Work request
For the listing below, give the count of lines containing "grey", and no other text.

Source material
__________________________________________________
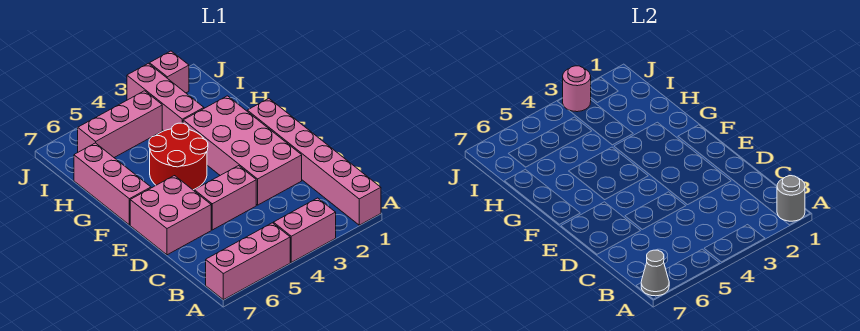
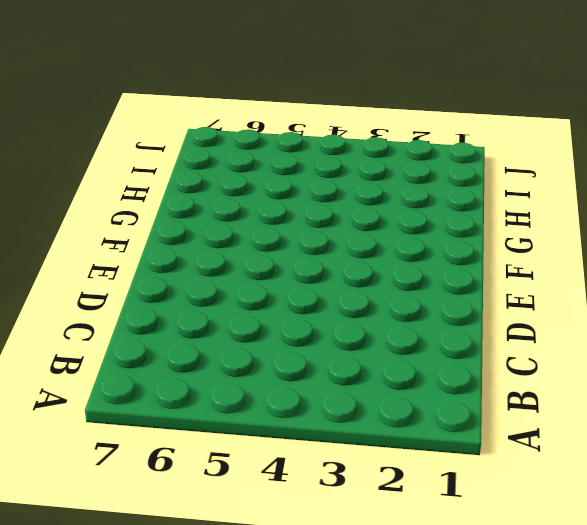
none -> pink brick A1:F1 level 1
none -> pink brick A3:A4 level 1
none -> pink brick A5:A7 level 1

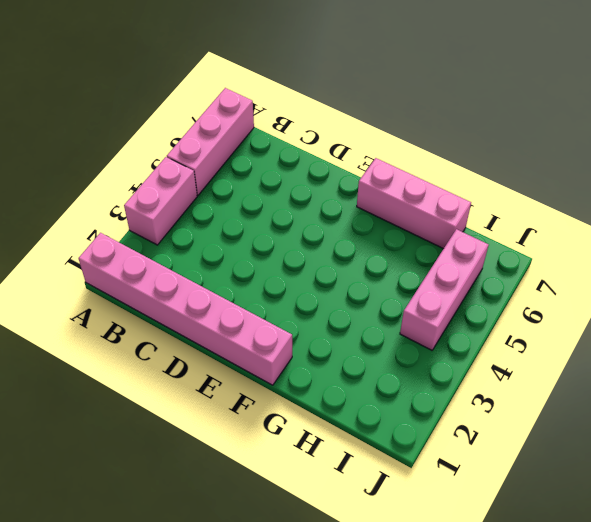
none -> pink brick D2:G3 level 1
none -> pink brick D4:D5 level 1
none -> pink brick D6:E7 level 1

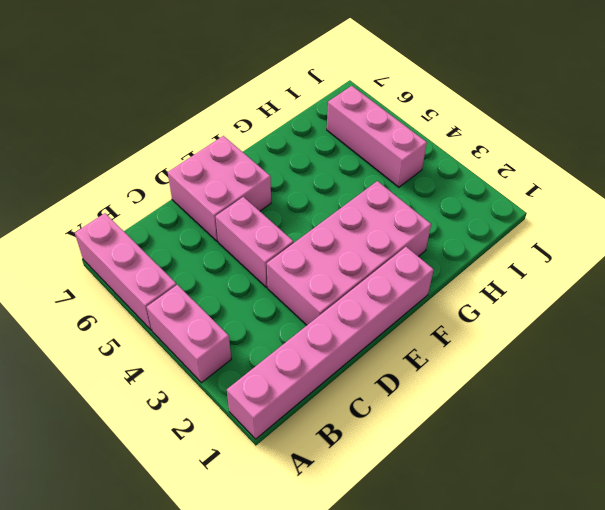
none -> red round brick F4:G5 level 1
none -> pink brick F7:H7 level 1
none -> pink brick H3:J3 level 1

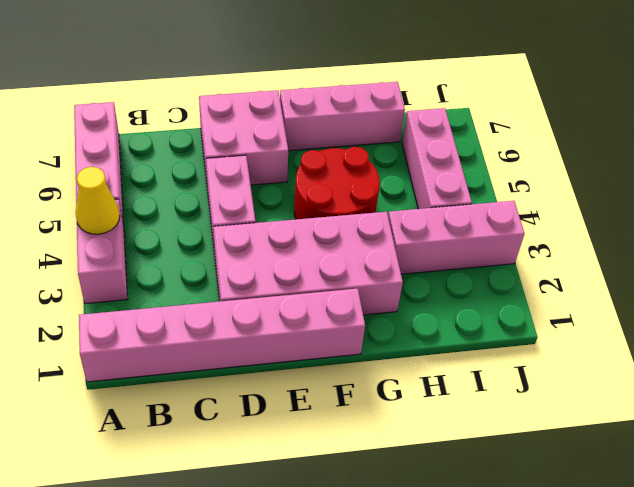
yellow cone A4 level 2 -> none
none -> pink brick J2 level 1
none -> grey round brick A1 level 2
none -> grey cone A7 level 2

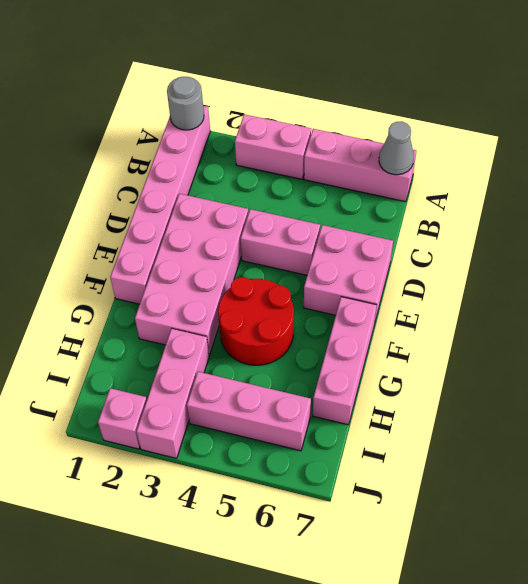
none -> pink round brick J3 level 2

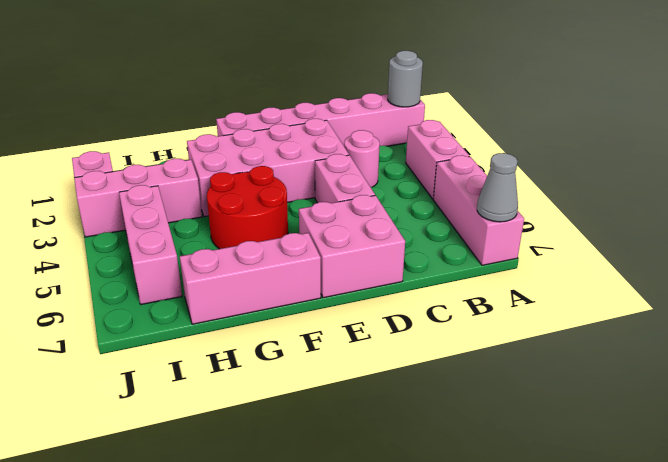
pink round brick C3 level 1 -> pink round brick J3 level 2

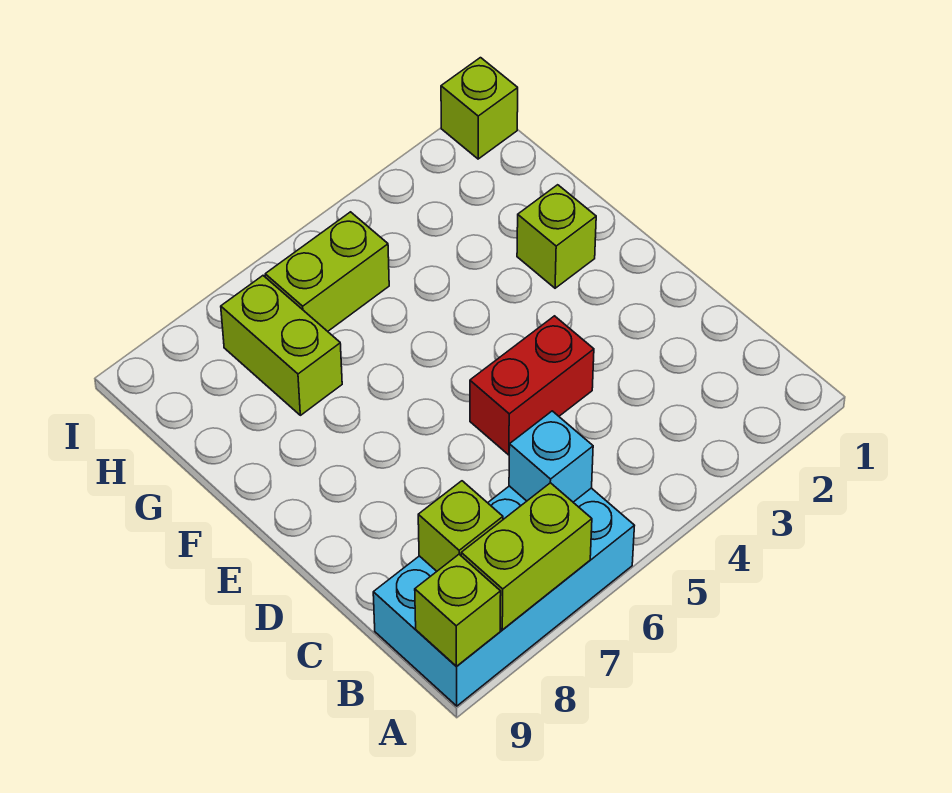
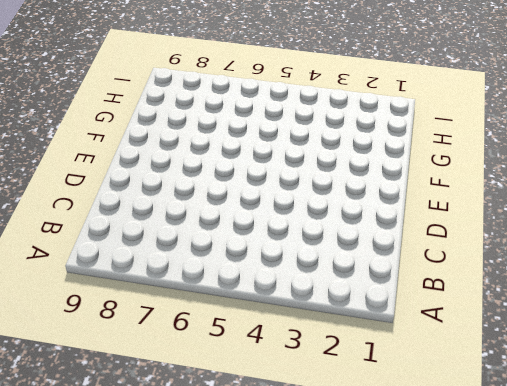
none -> cyan brick A6:B9 level 1
none -> red brick D4:D5 level 1

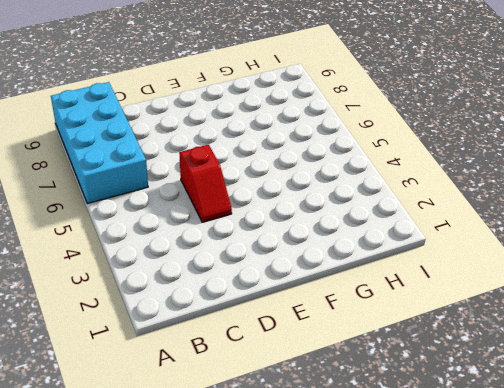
red slope D4:D5 level 1 top 5 -> red brick D4:D5 level 1
none -> lime brick F2 level 1
none -> lime brick G7:H7 level 1

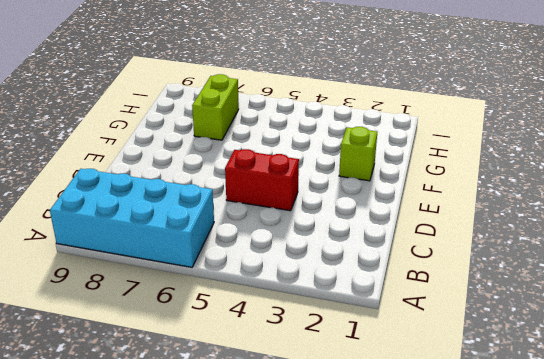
none -> lime brick H5:H6 level 1
none -> lime brick I1 level 1

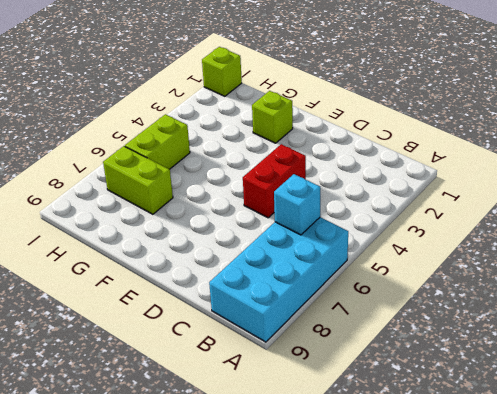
none -> lime brick A7:A8 level 2
none -> lime brick A9 level 2

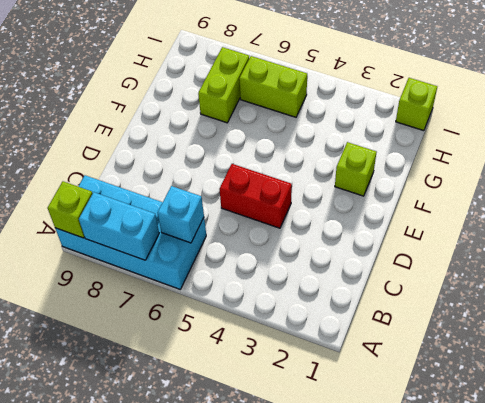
cyan brick A7:A8 level 2 -> lime brick A7:A8 level 2
none -> lime brick B8 level 2

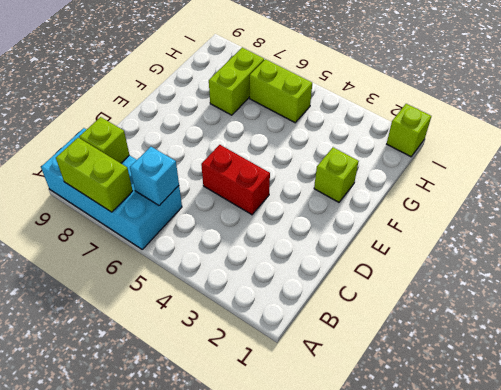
none -> lime brick A9 level 2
__________________________________________________
Task solution
2